• [REQUEST]: Your task is to write out the complete listing exactly as it is shown.

>> begin ROWS

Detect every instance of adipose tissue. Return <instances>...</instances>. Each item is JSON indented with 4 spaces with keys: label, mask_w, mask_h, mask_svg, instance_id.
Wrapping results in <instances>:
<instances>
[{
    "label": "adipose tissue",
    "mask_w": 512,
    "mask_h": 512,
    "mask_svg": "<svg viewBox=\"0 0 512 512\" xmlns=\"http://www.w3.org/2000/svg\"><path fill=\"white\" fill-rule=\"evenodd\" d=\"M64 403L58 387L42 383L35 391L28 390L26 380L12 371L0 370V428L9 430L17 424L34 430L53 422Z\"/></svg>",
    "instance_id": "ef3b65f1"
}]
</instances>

>> end ROWS

• [OUTPUT FOR THIS EXERCISE]:
Detect every instance of adipose tissue. Return <instances>...</instances>. Each item is JSON indented with 4 spaces with keys: label, mask_w, mask_h, mask_svg, instance_id.
Wrapping results in <instances>:
<instances>
[{
    "label": "adipose tissue",
    "mask_w": 512,
    "mask_h": 512,
    "mask_svg": "<svg viewBox=\"0 0 512 512\" xmlns=\"http://www.w3.org/2000/svg\"><path fill=\"white\" fill-rule=\"evenodd\" d=\"M64 403L58 387L42 383L35 391L28 390L26 380L12 371L0 370V428L9 430L17 424L34 430L53 422Z\"/></svg>",
    "instance_id": "ef3b65f1"
}]
</instances>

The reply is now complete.